Task material:
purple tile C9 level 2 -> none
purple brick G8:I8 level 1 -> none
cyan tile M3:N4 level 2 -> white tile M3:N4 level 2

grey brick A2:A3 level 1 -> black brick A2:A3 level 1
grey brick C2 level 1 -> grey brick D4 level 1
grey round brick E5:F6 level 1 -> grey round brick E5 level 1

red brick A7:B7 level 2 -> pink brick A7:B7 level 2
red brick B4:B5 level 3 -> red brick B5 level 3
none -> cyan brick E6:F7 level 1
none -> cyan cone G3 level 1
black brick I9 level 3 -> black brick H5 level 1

==

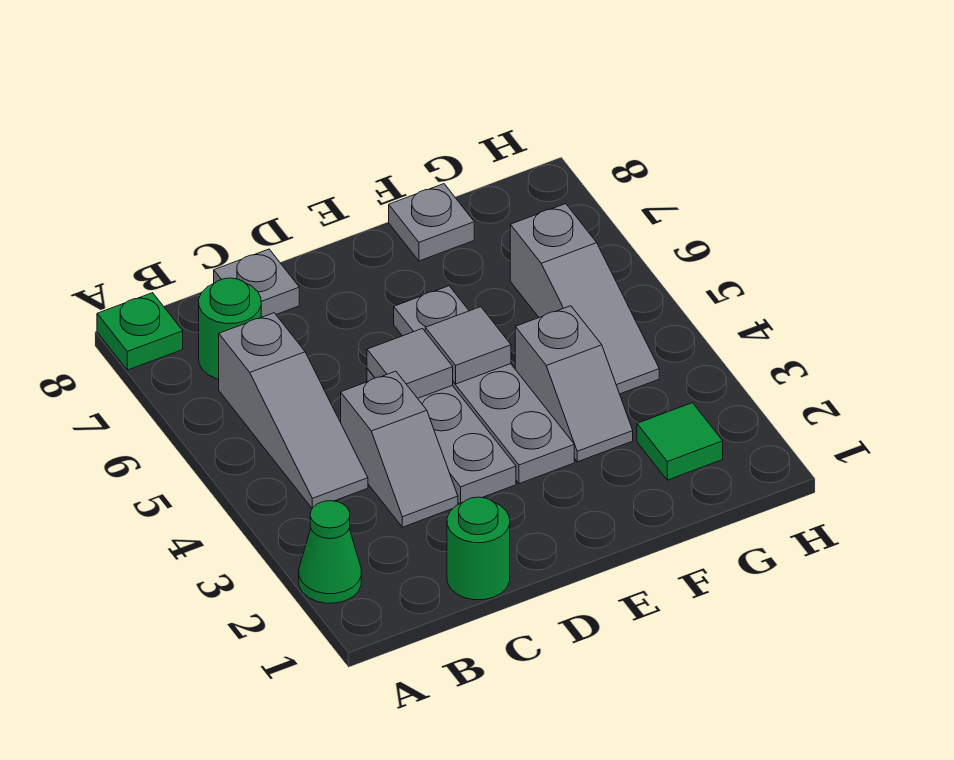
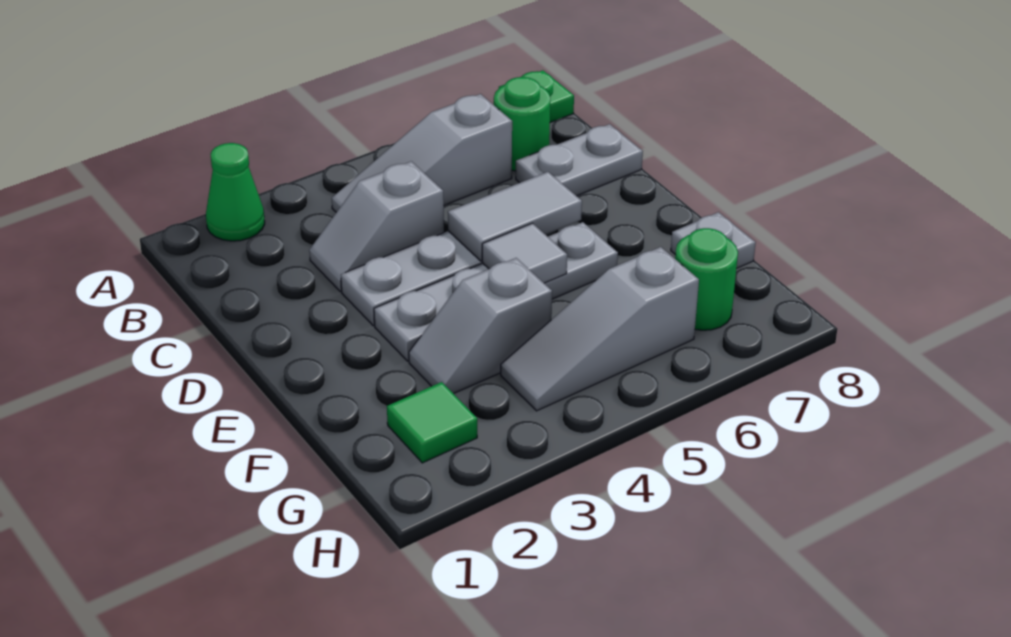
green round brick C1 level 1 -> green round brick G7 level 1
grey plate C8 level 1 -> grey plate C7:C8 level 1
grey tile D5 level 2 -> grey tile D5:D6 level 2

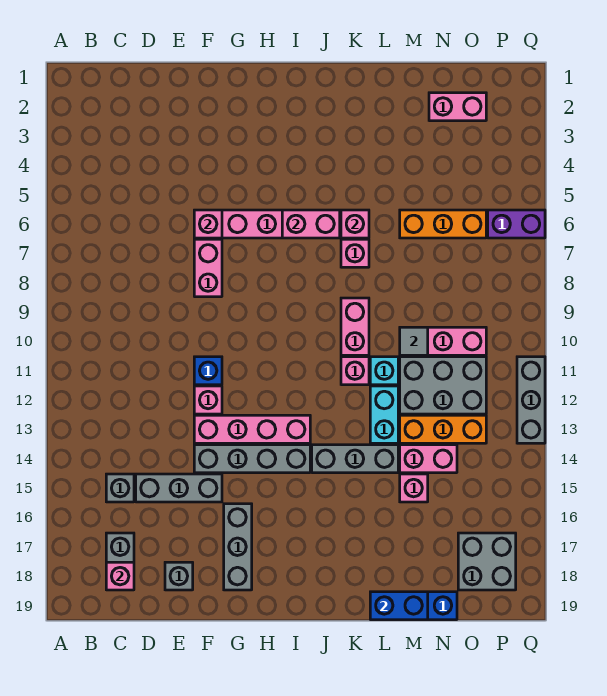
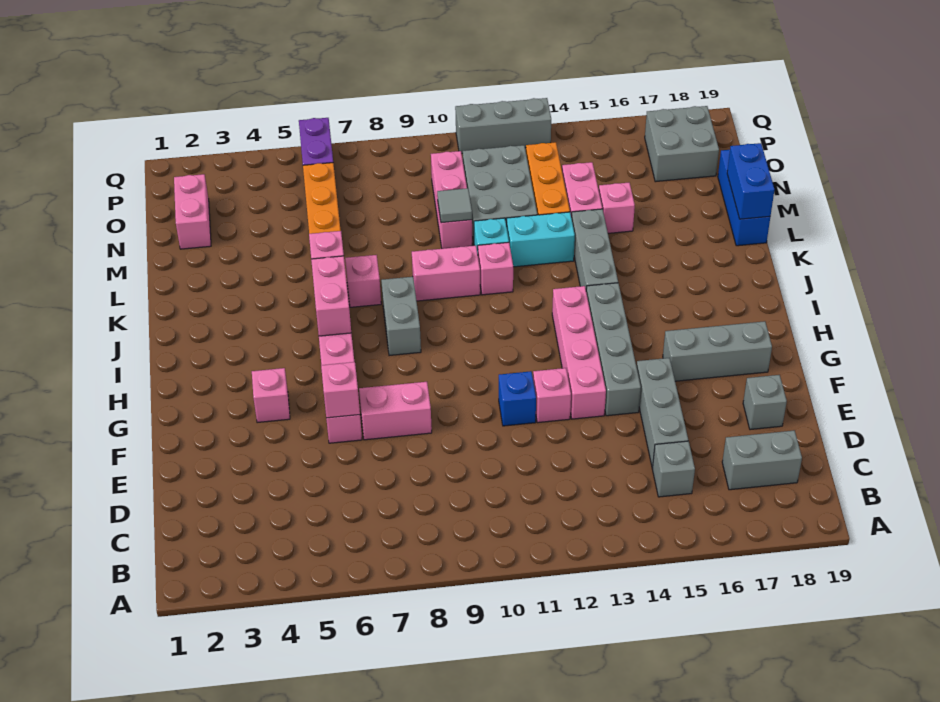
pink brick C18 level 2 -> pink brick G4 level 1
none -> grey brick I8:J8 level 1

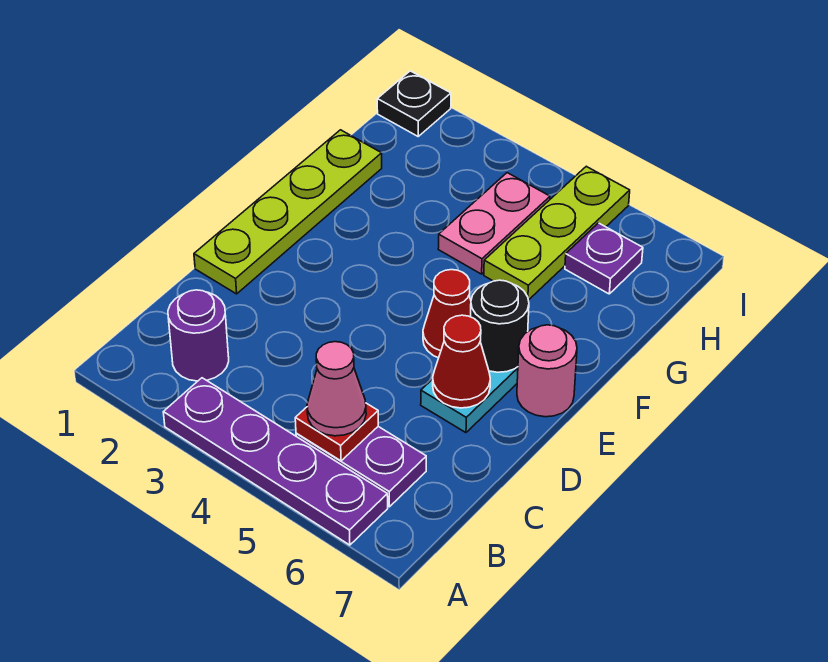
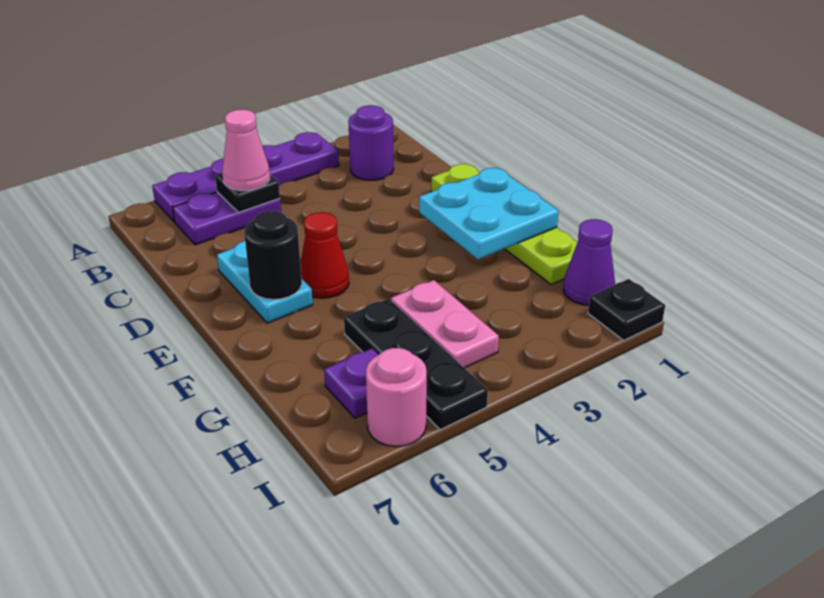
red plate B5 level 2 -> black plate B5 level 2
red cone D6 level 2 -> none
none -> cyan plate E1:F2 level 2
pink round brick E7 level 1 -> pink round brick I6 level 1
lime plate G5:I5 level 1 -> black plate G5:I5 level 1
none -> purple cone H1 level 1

Your task: In the records above, find the lines containing "purple" and copy them.

Answer space:
purple tile C9 level 2 -> none
purple brick G8:I8 level 1 -> none
none -> purple cone H1 level 1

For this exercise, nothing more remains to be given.